Set down all of the data that follows word for word, without the images.

*** Opening Information shown ***

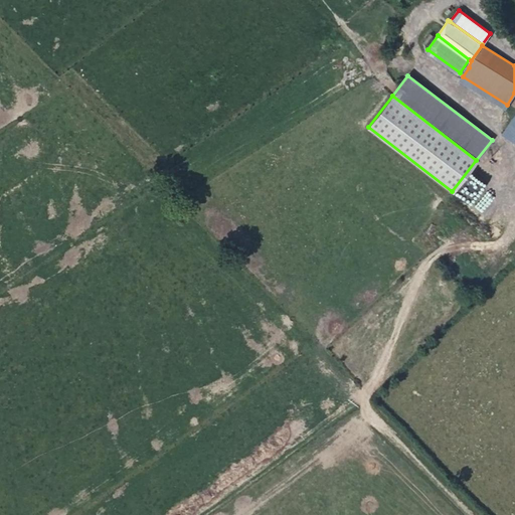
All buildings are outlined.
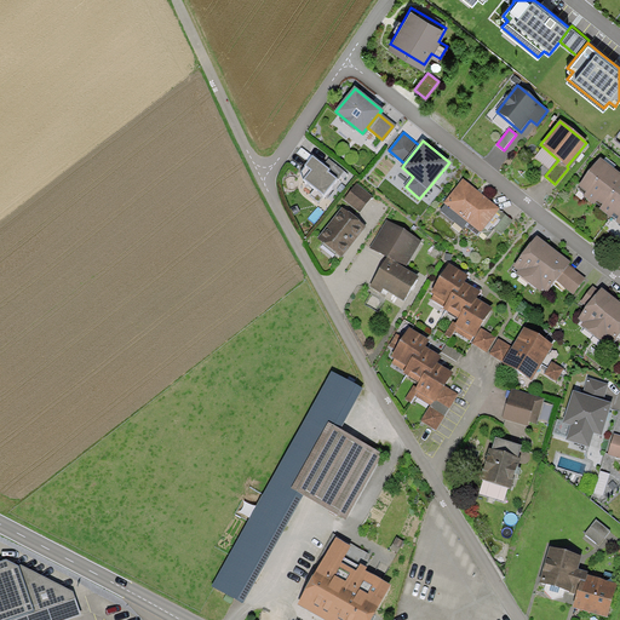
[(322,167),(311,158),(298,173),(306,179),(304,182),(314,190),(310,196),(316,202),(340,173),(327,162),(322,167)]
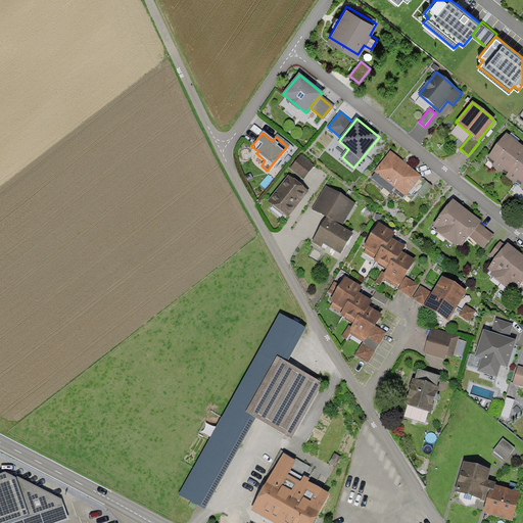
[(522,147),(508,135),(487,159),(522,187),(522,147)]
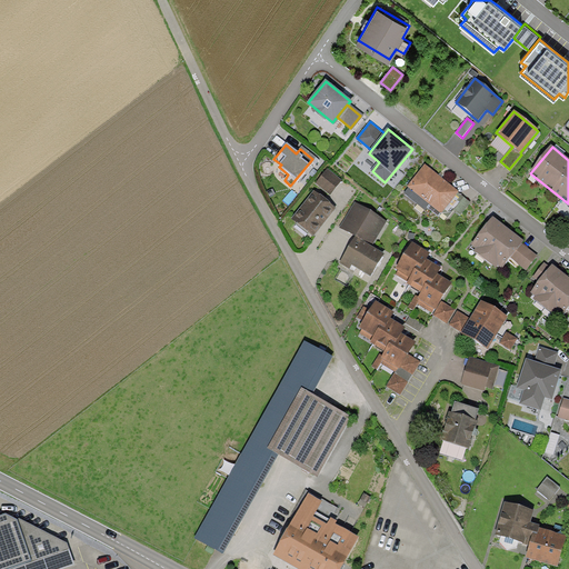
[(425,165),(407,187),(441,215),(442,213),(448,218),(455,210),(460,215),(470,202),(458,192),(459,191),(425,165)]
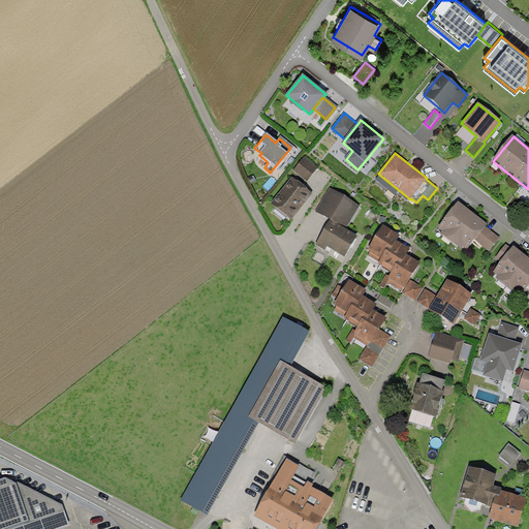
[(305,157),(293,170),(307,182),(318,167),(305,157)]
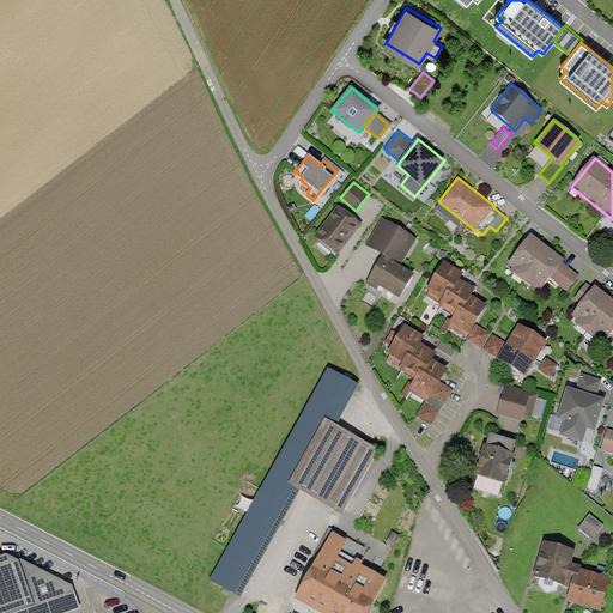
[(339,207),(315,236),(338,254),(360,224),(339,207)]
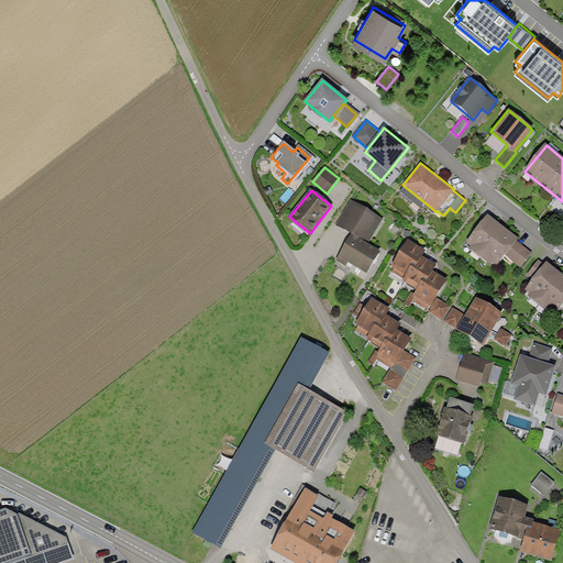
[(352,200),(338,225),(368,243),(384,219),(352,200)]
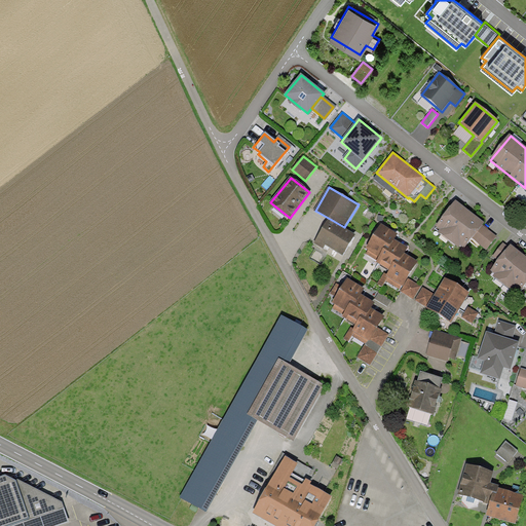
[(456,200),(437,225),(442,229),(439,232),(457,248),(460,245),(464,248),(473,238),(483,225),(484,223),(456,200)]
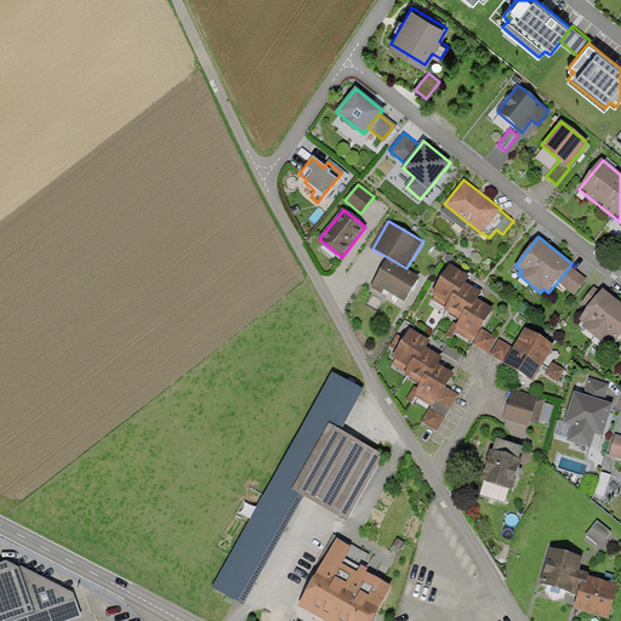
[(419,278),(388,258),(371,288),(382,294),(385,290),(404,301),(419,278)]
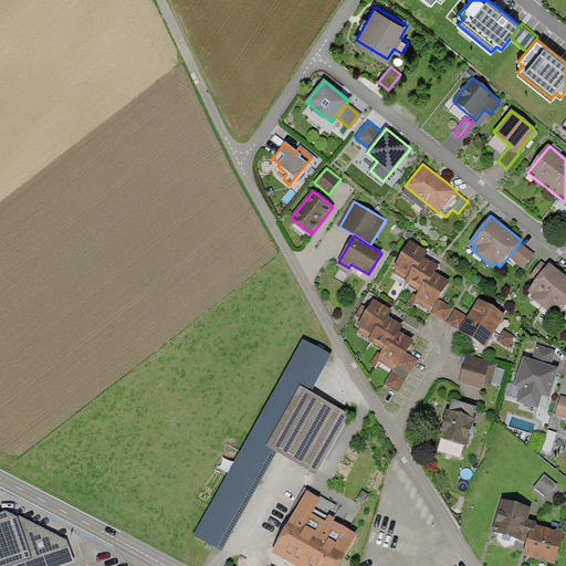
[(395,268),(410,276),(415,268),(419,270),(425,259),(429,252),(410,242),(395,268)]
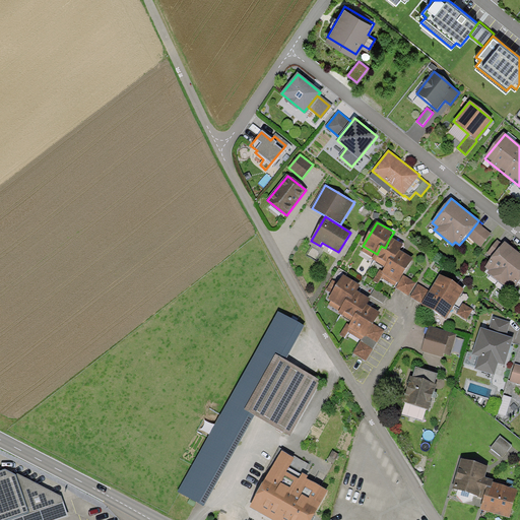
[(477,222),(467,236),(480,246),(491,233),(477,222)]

*** Closing Information shown ***

▸ **Exercise answer**:
All buildings are outlined.
[(322,167),(311,158),(298,173),(306,179),(304,182),(314,190),(310,196),(316,202),(340,173),(327,162),(322,167)]
[(522,147),(508,135),(487,159),(522,187),(522,147)]
[(425,165),(407,187),(441,215),(442,213),(448,218),(455,210),(460,215),(470,202),(458,192),(459,191),(425,165)]
[(305,157),(293,170),(307,182),(318,167),(305,157)]
[(339,207),(315,236),(338,254),(360,224),(339,207)]
[(352,200),(338,225),(368,243),(384,219),(352,200)]
[(456,200),(437,225),(442,229),(439,232),(457,248),(460,245),(464,248),(473,238),(483,225),(484,223),(456,200)]
[(419,278),(388,258),(371,288),(382,294),(385,290),(404,301),(419,278)]
[(395,268),(410,276),(415,268),(419,270),(425,259),(429,252),(410,242),(395,268)]
[(477,222),(467,236),(480,246),(491,233),(477,222)]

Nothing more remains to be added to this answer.